Request: Among the lines below, tally those that hold "tile". Return the number and nothing more.

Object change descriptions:

════════

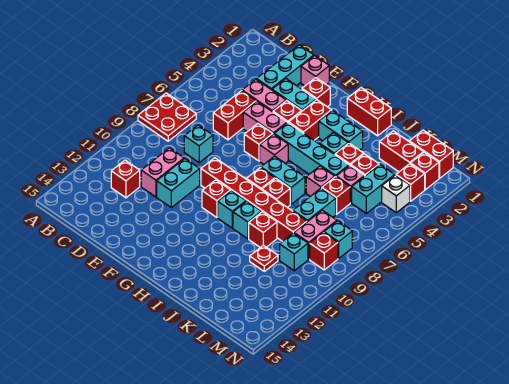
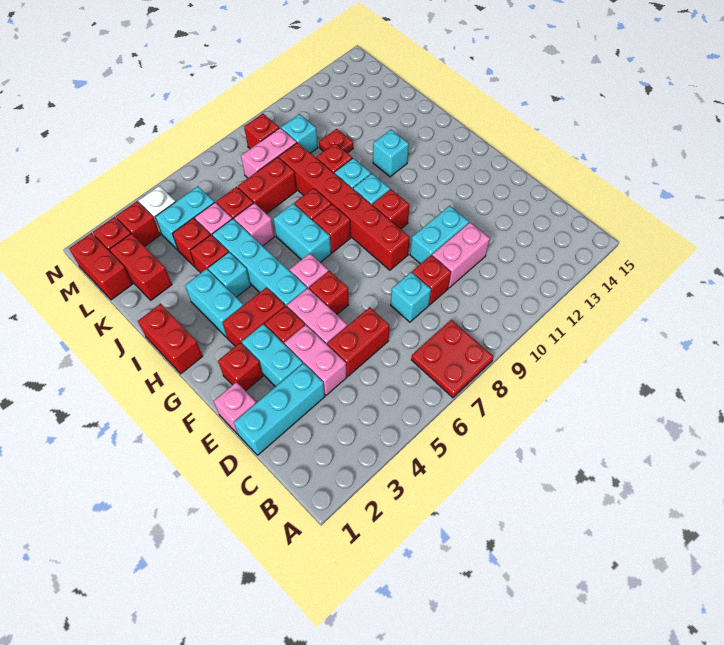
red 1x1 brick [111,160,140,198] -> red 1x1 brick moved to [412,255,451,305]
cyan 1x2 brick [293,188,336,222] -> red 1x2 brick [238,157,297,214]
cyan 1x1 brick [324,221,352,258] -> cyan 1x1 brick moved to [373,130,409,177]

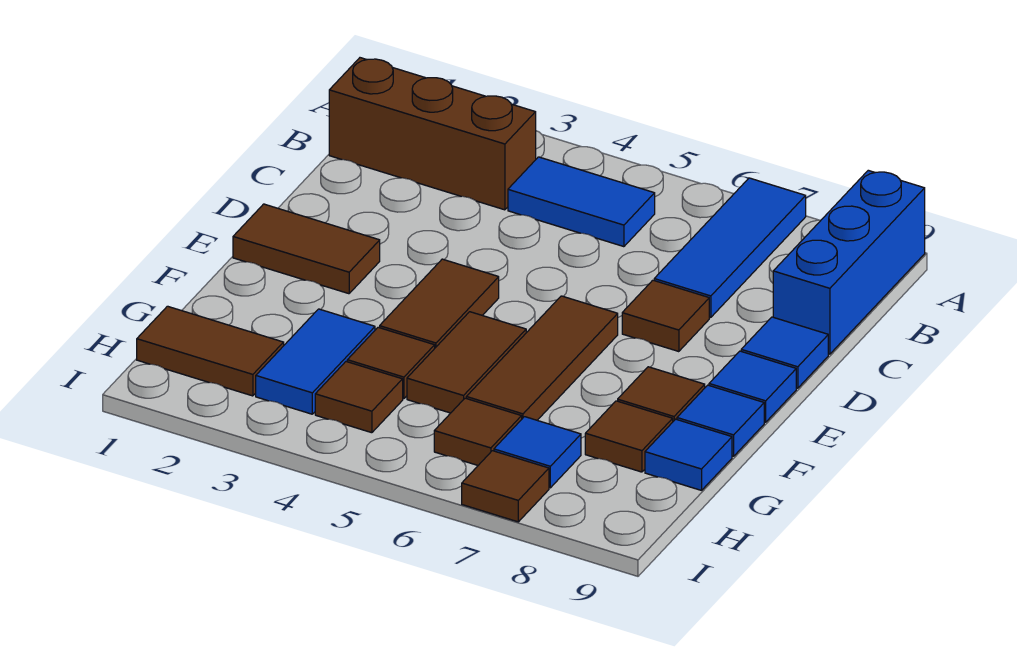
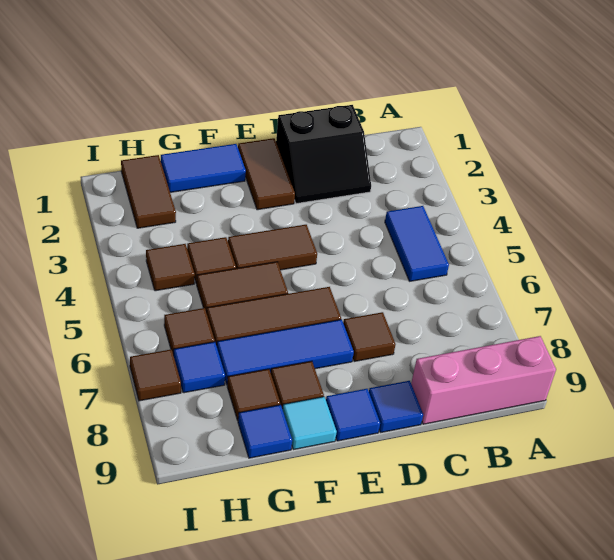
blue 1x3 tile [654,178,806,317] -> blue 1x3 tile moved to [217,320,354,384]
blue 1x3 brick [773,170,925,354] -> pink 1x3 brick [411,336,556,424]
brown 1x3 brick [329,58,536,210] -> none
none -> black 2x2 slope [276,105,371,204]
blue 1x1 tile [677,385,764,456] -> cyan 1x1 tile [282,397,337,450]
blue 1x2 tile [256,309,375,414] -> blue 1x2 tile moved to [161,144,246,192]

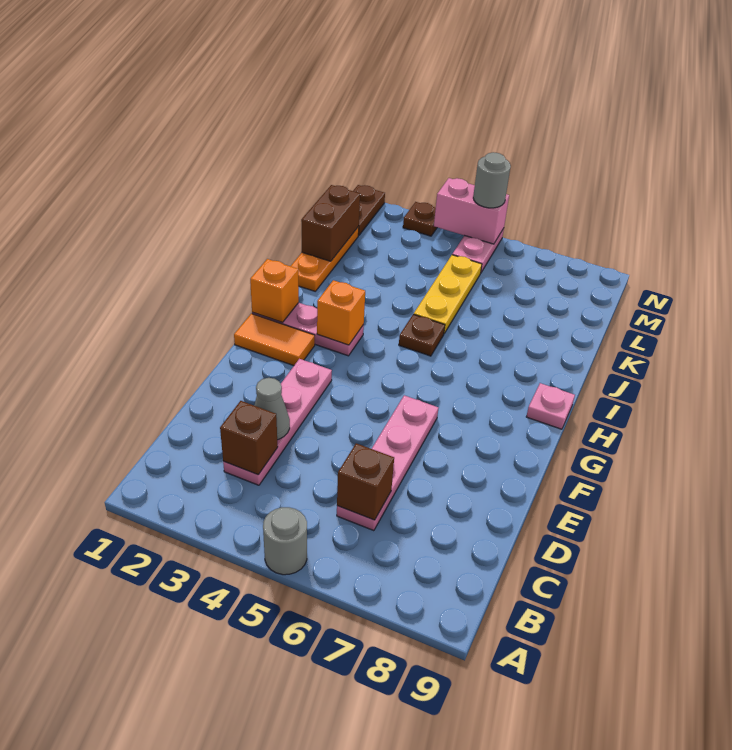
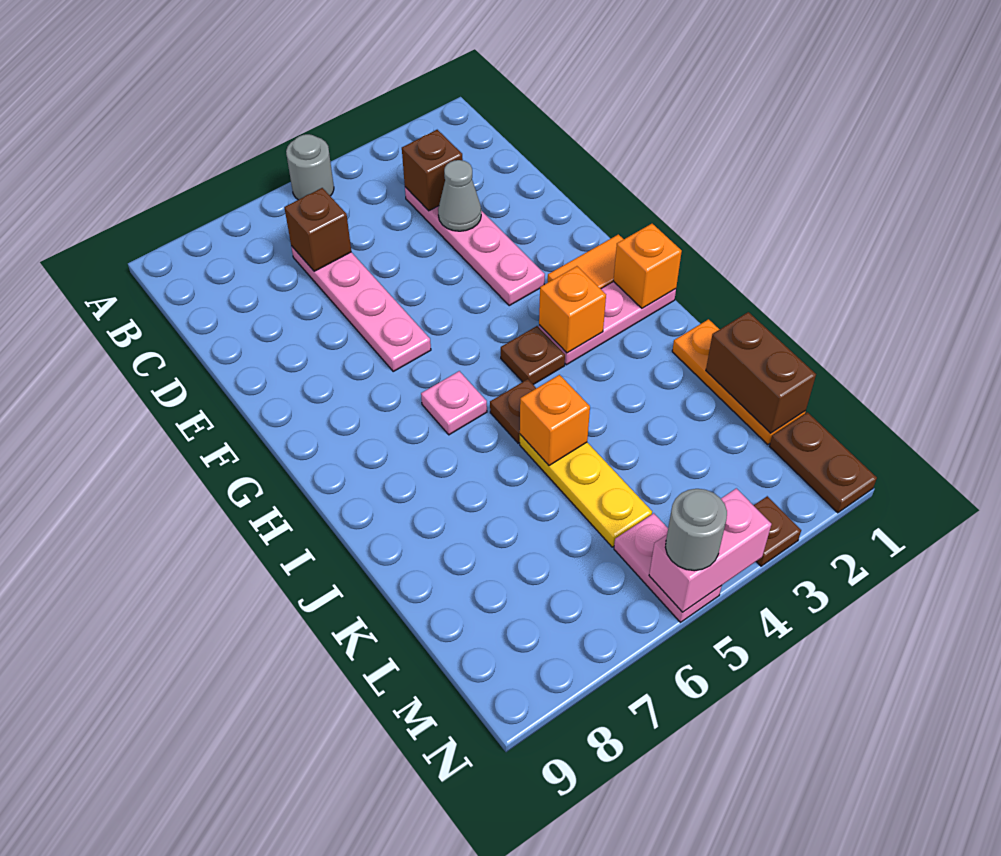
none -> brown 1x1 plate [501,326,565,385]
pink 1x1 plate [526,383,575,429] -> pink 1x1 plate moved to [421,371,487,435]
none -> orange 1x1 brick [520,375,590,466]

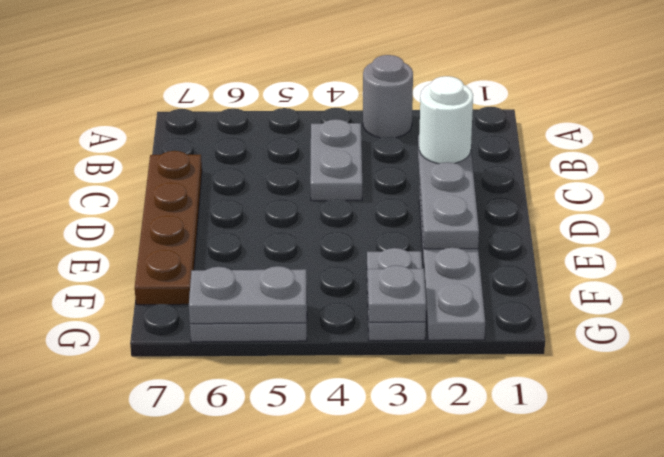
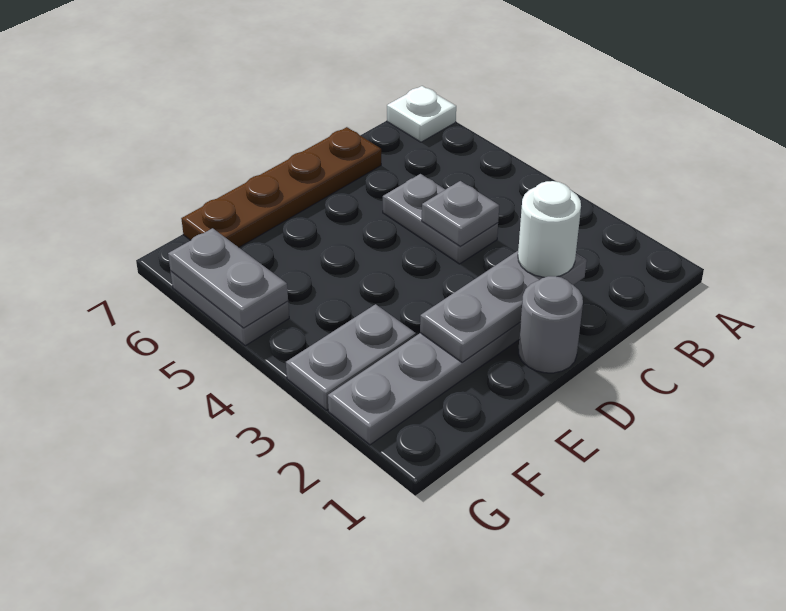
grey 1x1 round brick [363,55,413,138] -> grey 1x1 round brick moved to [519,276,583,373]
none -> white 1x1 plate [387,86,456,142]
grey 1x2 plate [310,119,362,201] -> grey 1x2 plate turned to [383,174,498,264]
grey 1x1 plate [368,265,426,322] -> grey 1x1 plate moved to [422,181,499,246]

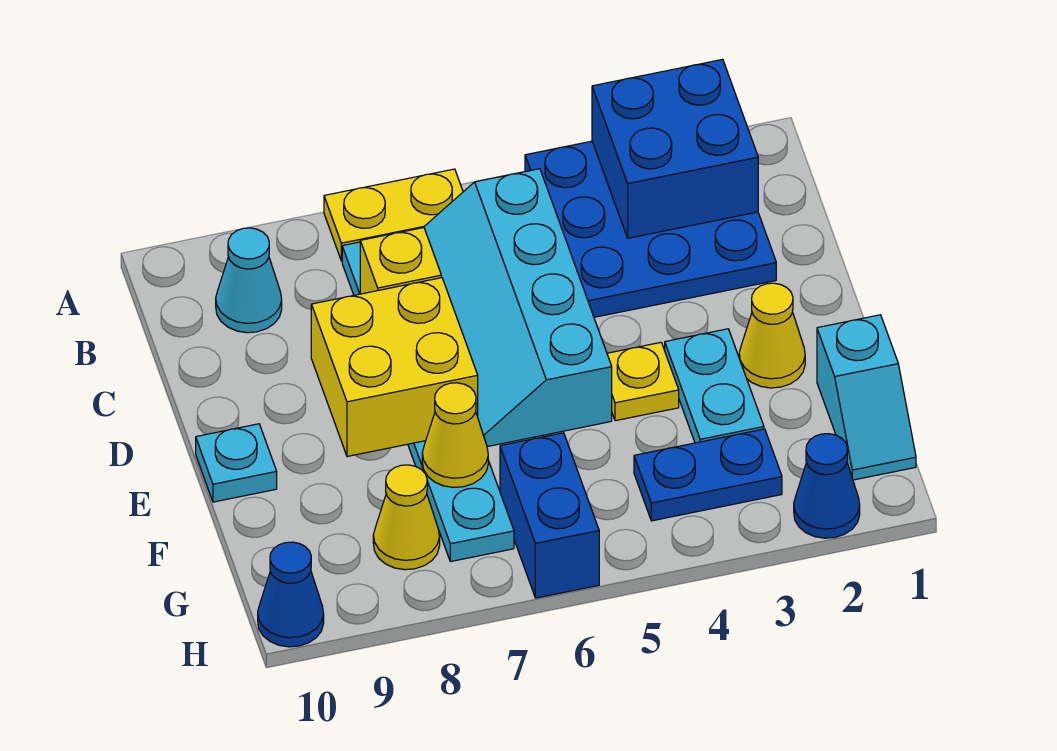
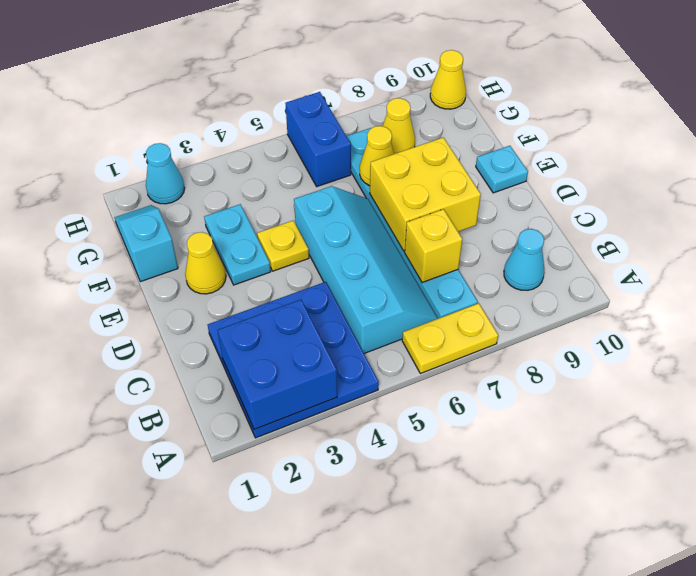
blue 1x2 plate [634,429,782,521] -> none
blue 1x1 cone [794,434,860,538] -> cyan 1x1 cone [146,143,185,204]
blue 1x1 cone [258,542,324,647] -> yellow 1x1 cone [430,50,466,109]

════════

Response to this task: 3